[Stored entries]
╭──

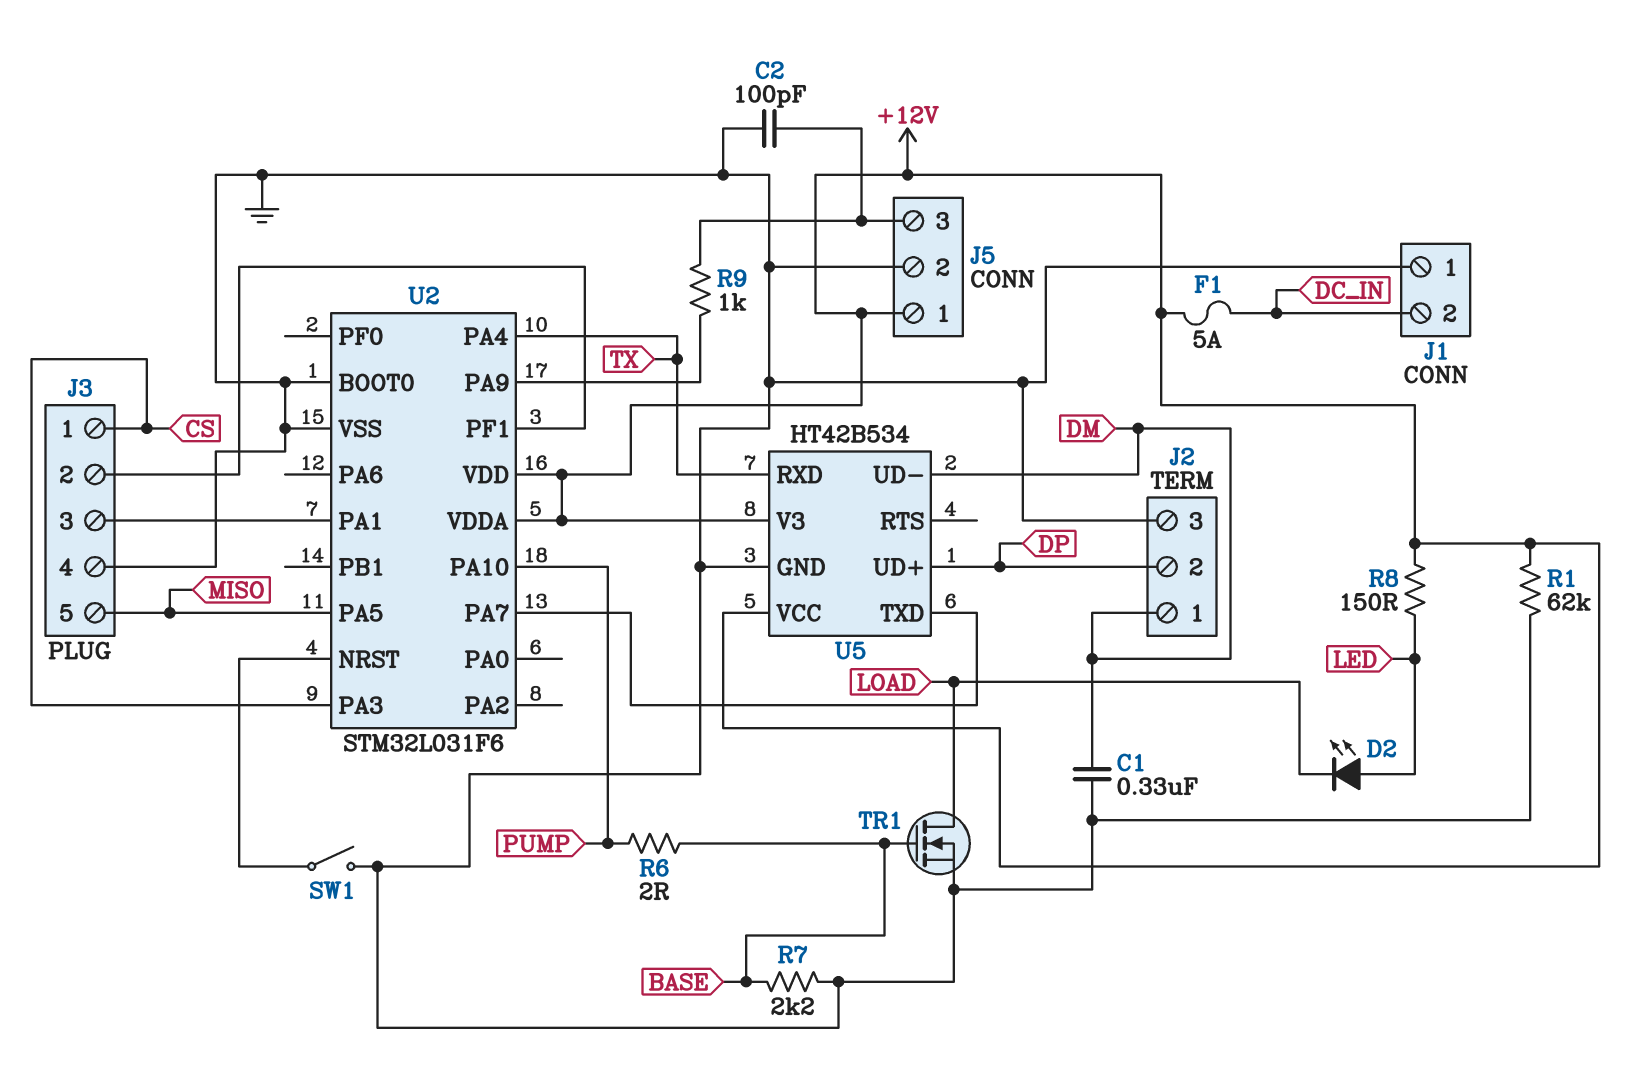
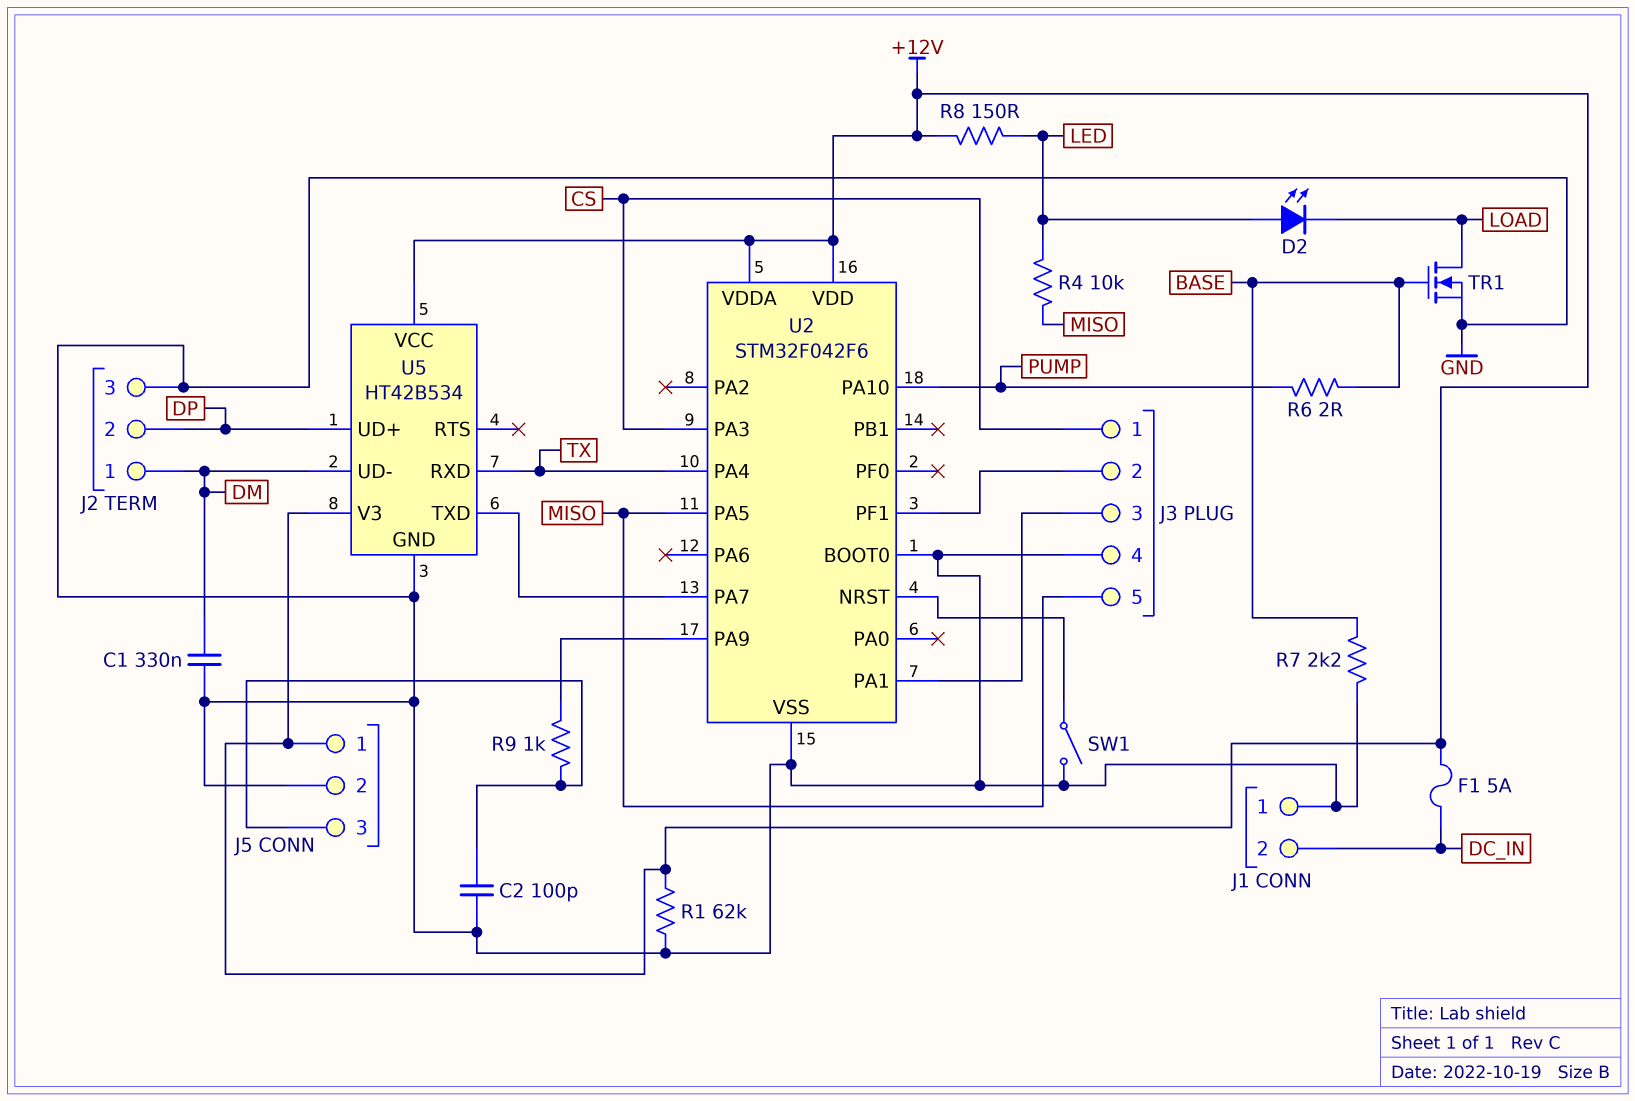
R4: none -> 10k (LED, MISO)
U2: STM32L031F6 -> STM32F042F6

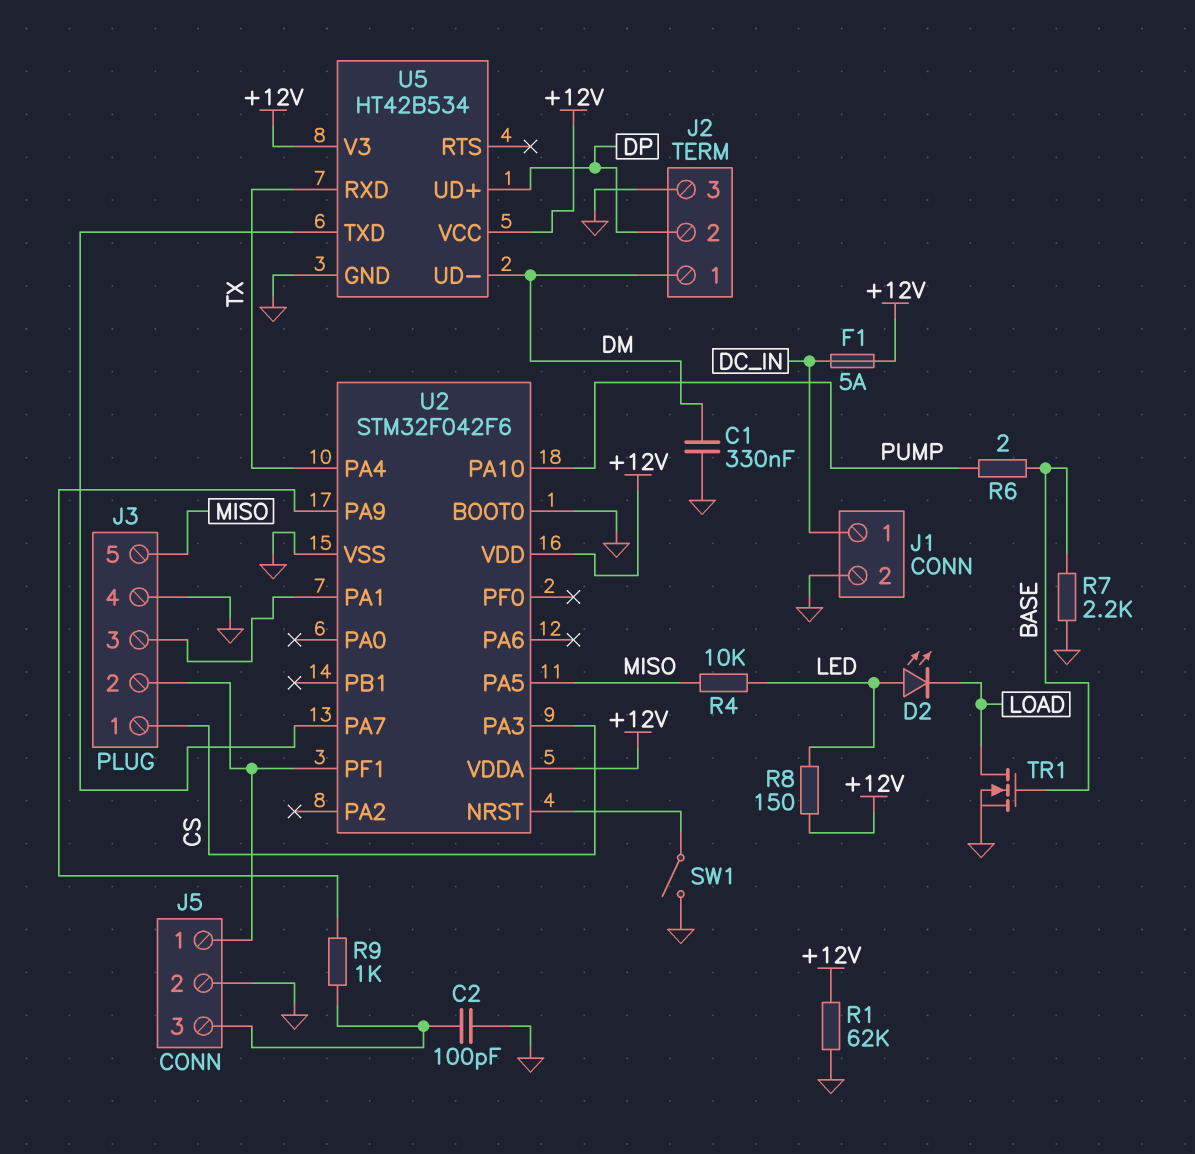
J1 pin 1: GND -> DC_IN
J1 pin 2: DC_IN -> GND
J5 pin 1: +12V -> J3/2

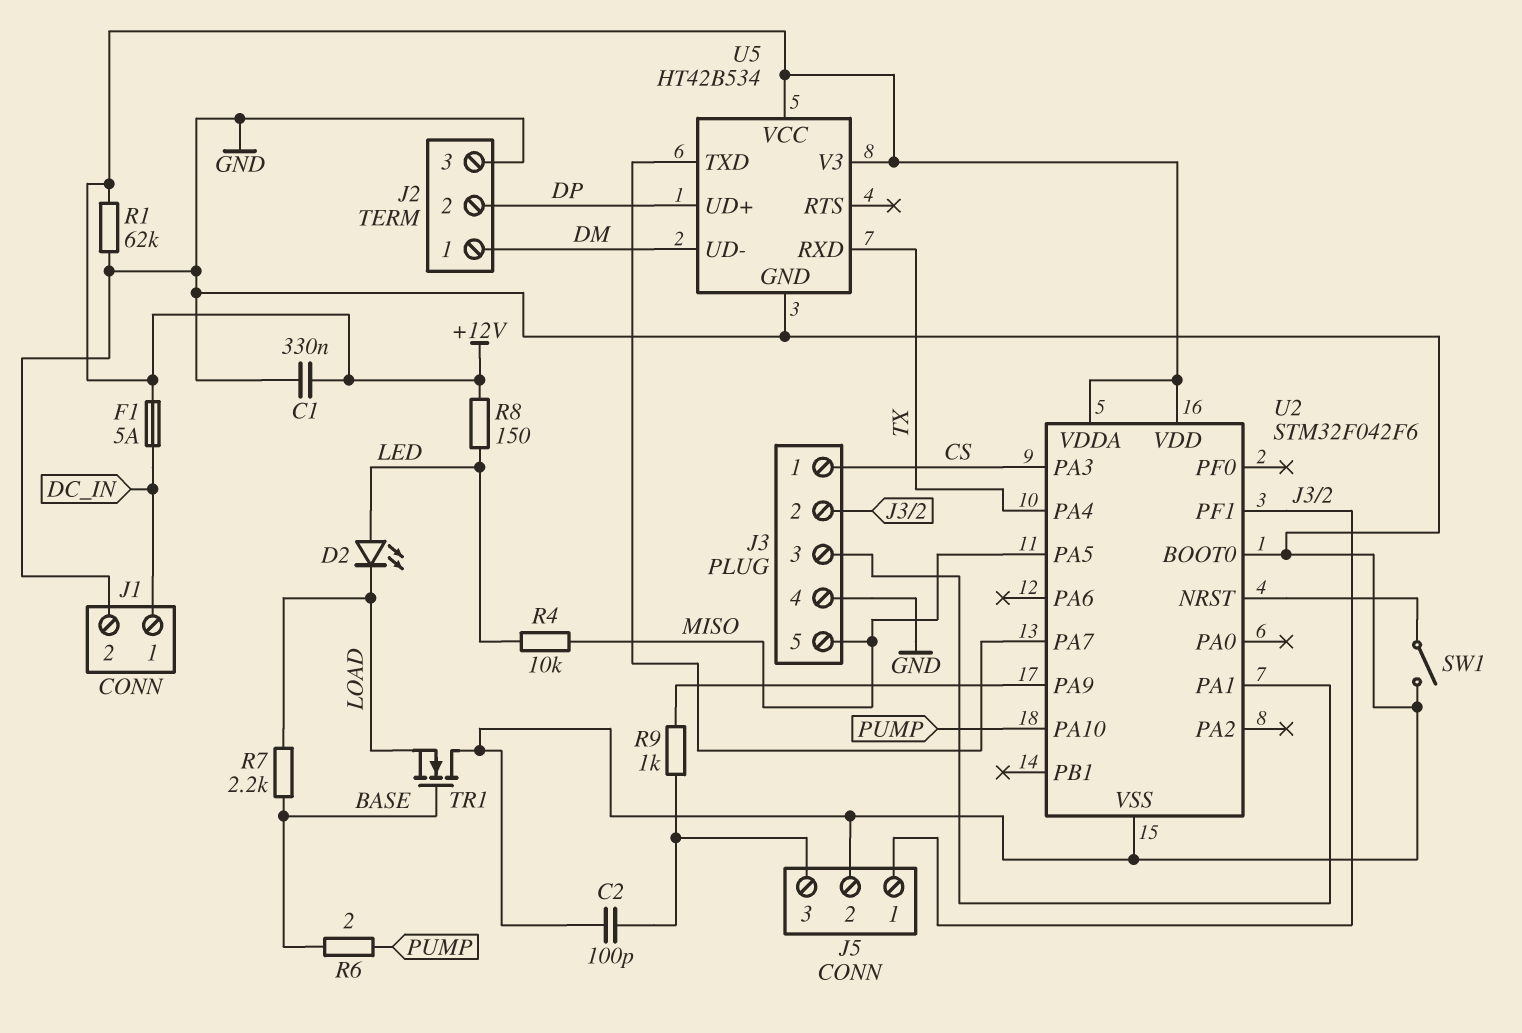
C1: 330nF (DM, GND) -> 330nF (+12V, GND)
R7: 2.2k (BASE, GND) -> 2.2k (BASE, LOAD)
TR1: NMOS (G BASE, D LOAD, S GND) -> NMOS (G BASE, D GND, S LOAD)

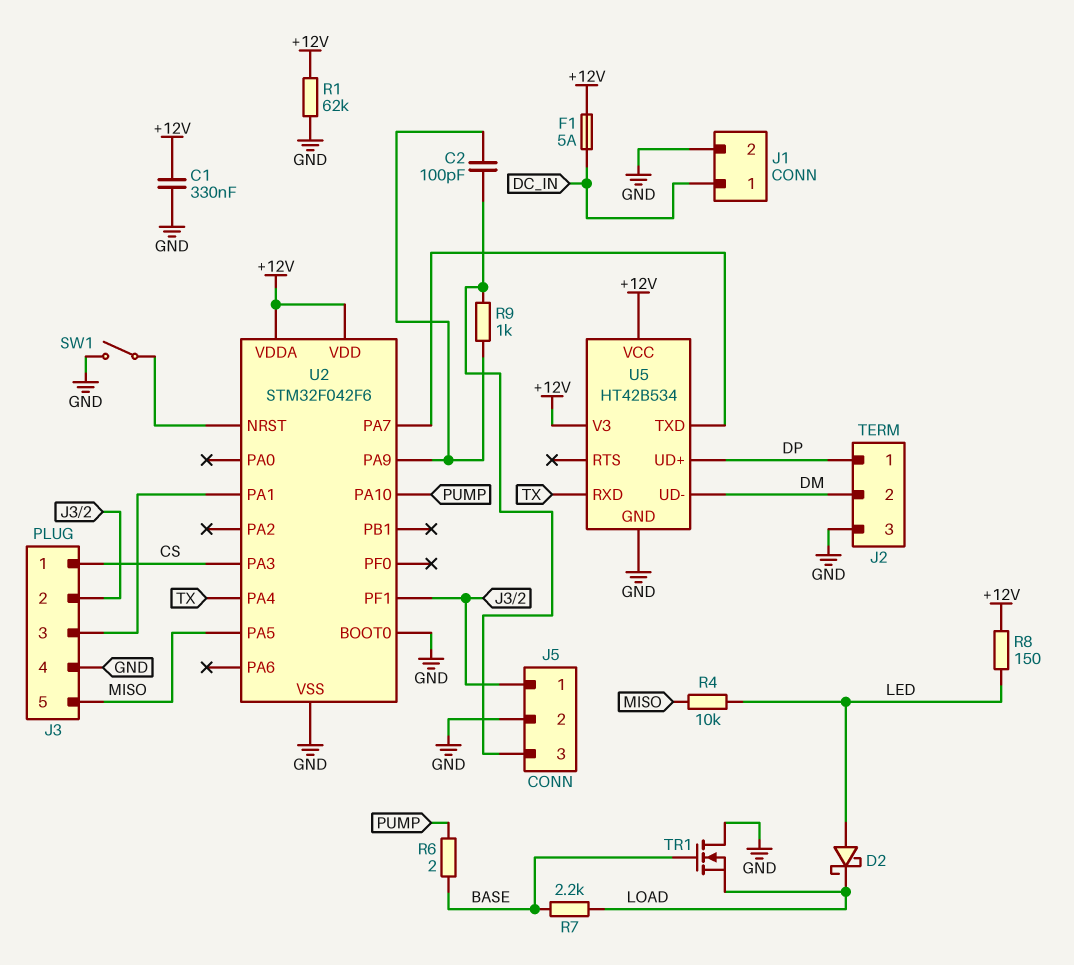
C2: 100pF (GND, J5/3) -> 100pF (J5/3, U2/PA9)
D2: LED (A LED, K LOAD) -> schottky (A LED, K LOAD)
J2 pin 1: DM -> DP
J2 pin 2: DP -> DM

╰──

▶ [Exercise description] Pictures aside, write out all of the records exactly.

▶ [Exercise solution]
R4: none -> 10k (LED, MISO)
U2: STM32L031F6 -> STM32F042F6

J1 pin 1: GND -> DC_IN
J1 pin 2: DC_IN -> GND
J5 pin 1: +12V -> J3/2

C1: 330nF (DM, GND) -> 330nF (+12V, GND)
R7: 2.2k (BASE, GND) -> 2.2k (BASE, LOAD)
TR1: NMOS (G BASE, D LOAD, S GND) -> NMOS (G BASE, D GND, S LOAD)

C2: 100pF (GND, J5/3) -> 100pF (J5/3, U2/PA9)
D2: LED (A LED, K LOAD) -> schottky (A LED, K LOAD)
J2 pin 1: DM -> DP
J2 pin 2: DP -> DM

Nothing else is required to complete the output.